**What is required:**
Go through the records below line by line and report how many lines include "black", giving the number only.

------ Input data ------

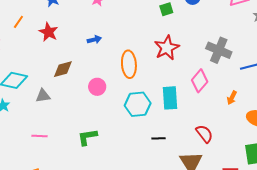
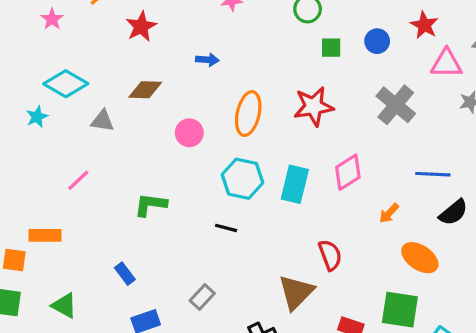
gray cross: (219, 50) -> (396, 105), moved
pink line: (40, 136) -> (78, 180), turned -63
black line: (159, 138) -> (226, 228), moved

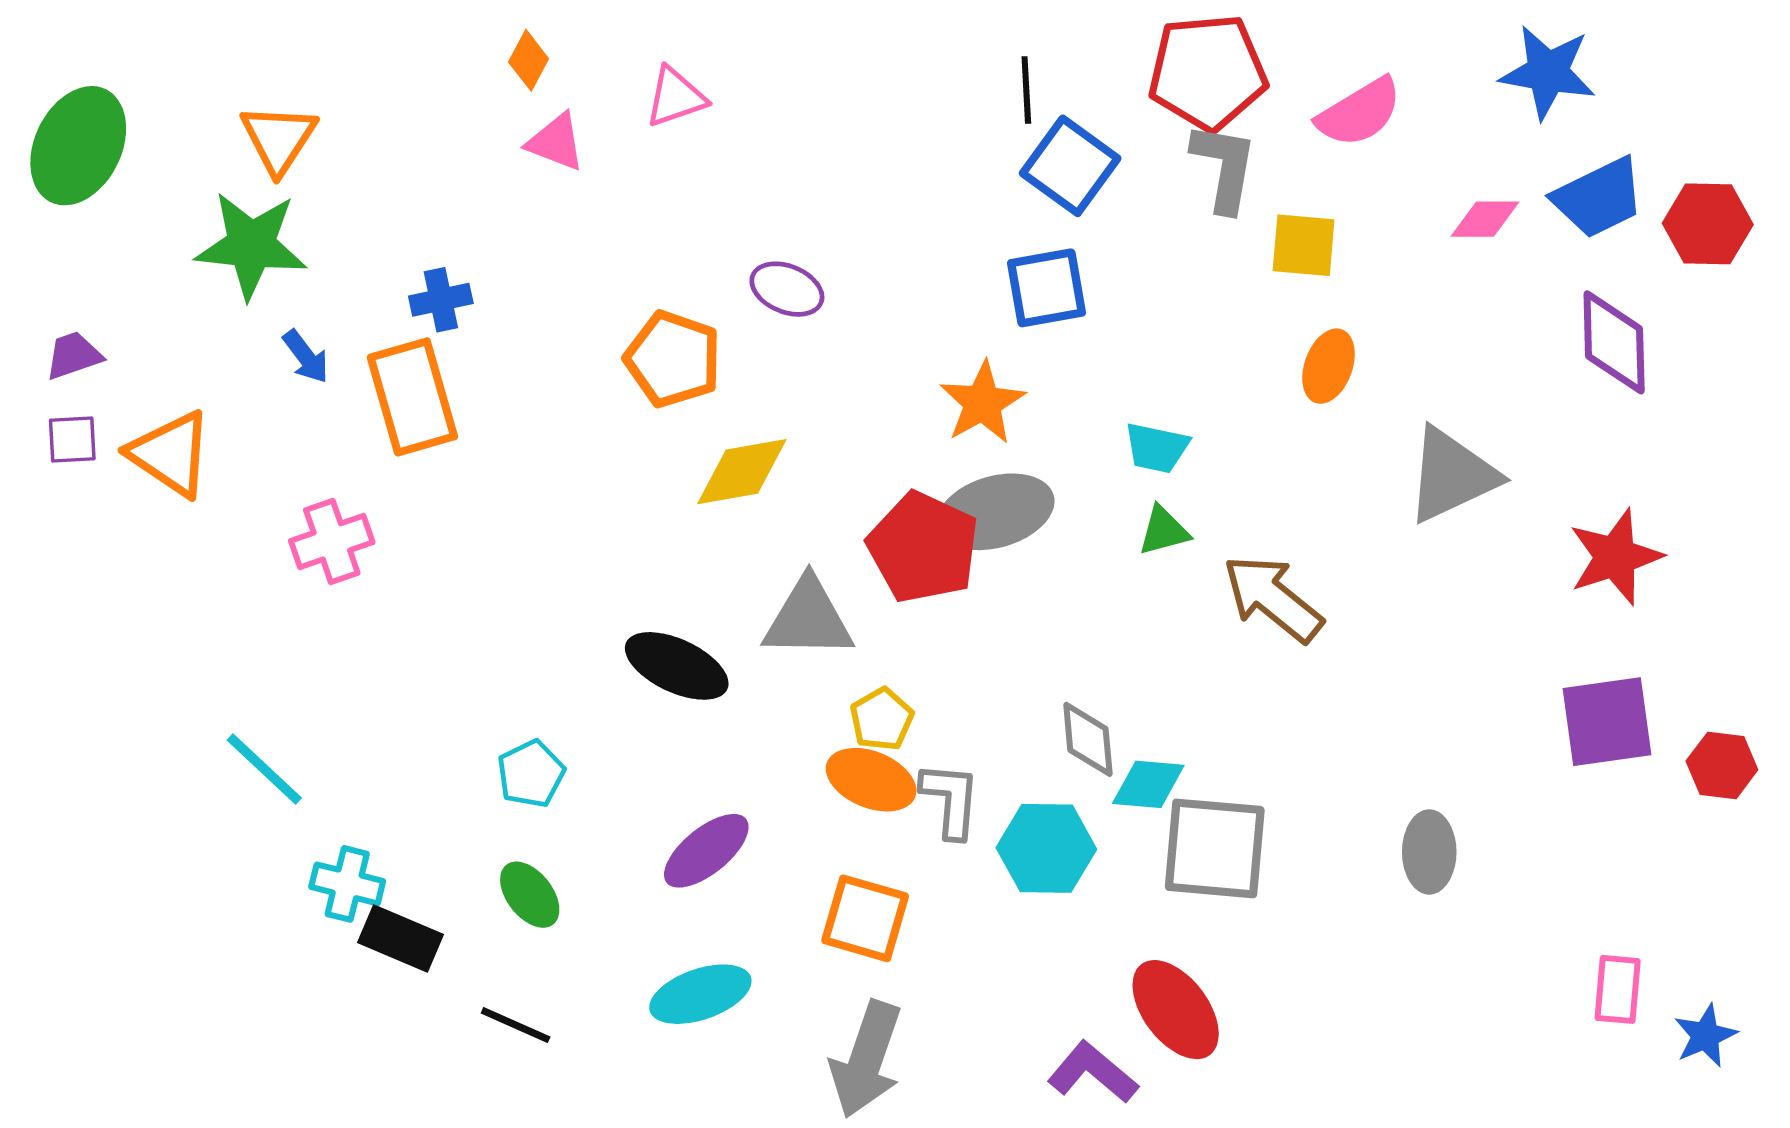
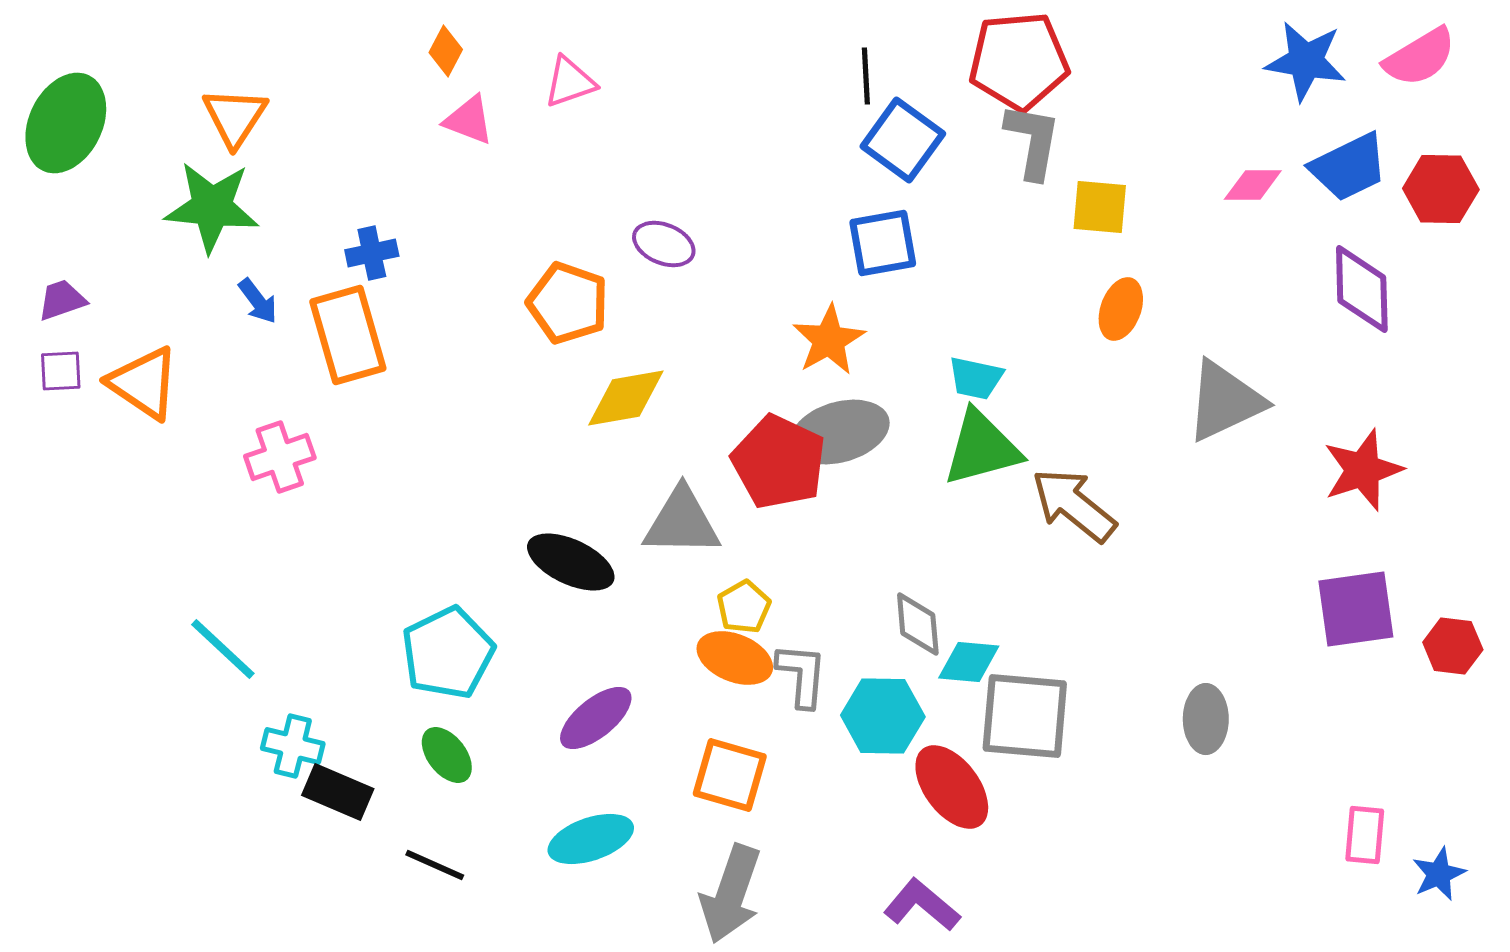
pink semicircle: (1359, 112) -> (1420, 57), moved
green triangle: (1164, 531) -> (982, 448), size x1.8
cyan pentagon: (531, 774) -> (448, 653), size x1.6
red ellipse: (1176, 1010) -> (952, 787), moved

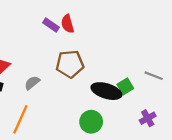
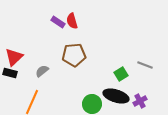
black ellipse: (106, 91) -> (116, 96), moved

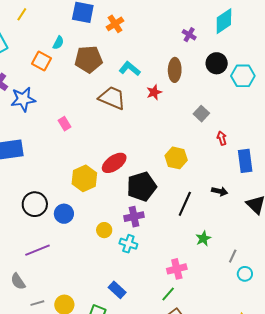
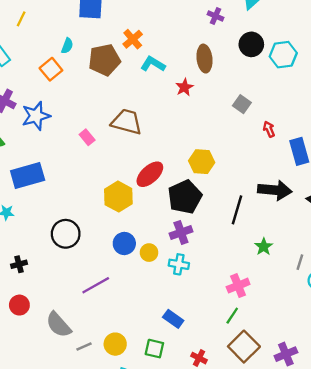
orange cross: (115, 24) -> (133, 39), moved
orange square: (42, 61) -> (51, 69), turned 30
brown trapezoid: (112, 98) -> (127, 122), moved
yellow hexagon: (176, 158) -> (202, 162), moved
black arrow: (220, 191) -> (275, 190), size x1.8
blue circle: (64, 214) -> (124, 243), moved
purple line: (38, 250) -> (96, 285), moved
gray semicircle: (18, 281) -> (59, 325), size x1.4

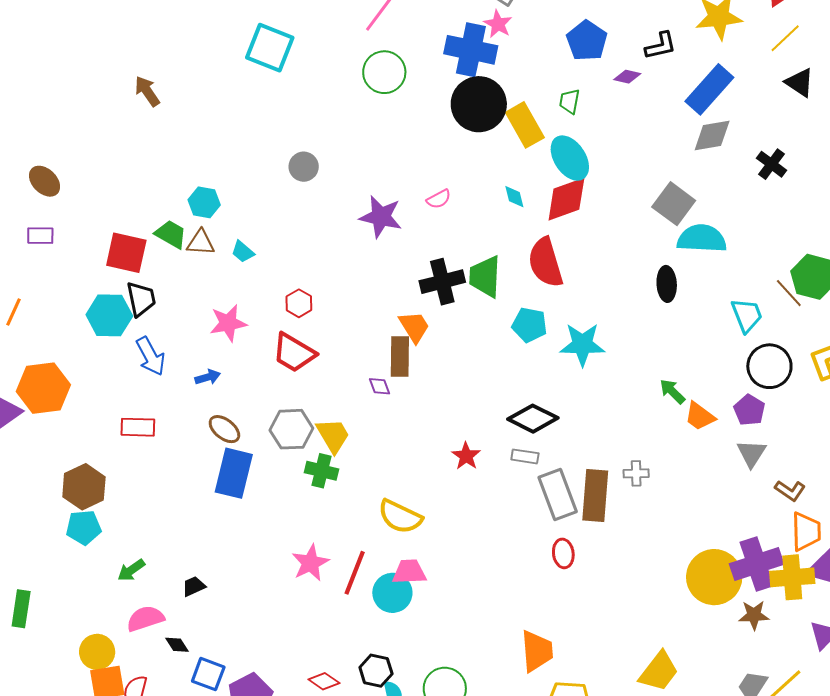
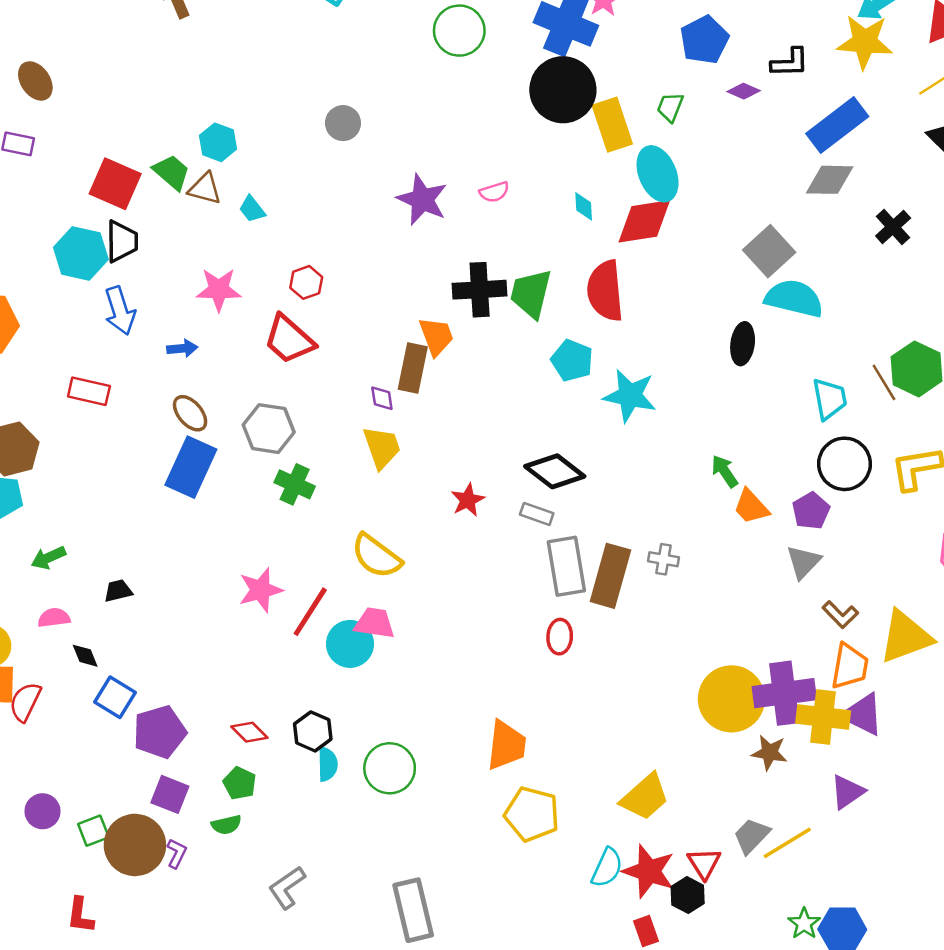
yellow trapezoid: (333, 435) -> (382, 447), moved
pink semicircle: (145, 619) -> (54, 618), size x0.7

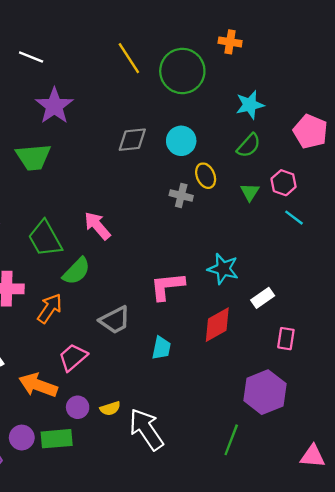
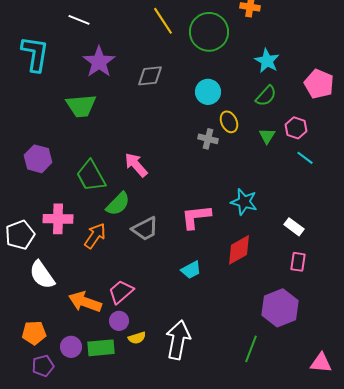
cyan star: (250, 105) -> (267, 61), turned -30
gray diamond: (132, 140) -> (150, 76), moved
white rectangle: (263, 298) -> (294, 227), moved, turned 72
gray trapezoid: (115, 320) -> (145, 229), moved
cyan trapezoid: (161, 348) -> (191, 270), turned 50
pink trapezoid: (73, 357) -> (121, 292), moved
yellow semicircle: (110, 408) -> (137, 338), moved
white arrow: (146, 429) -> (178, 340), turned 45

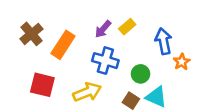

------

**Solved problem:**
3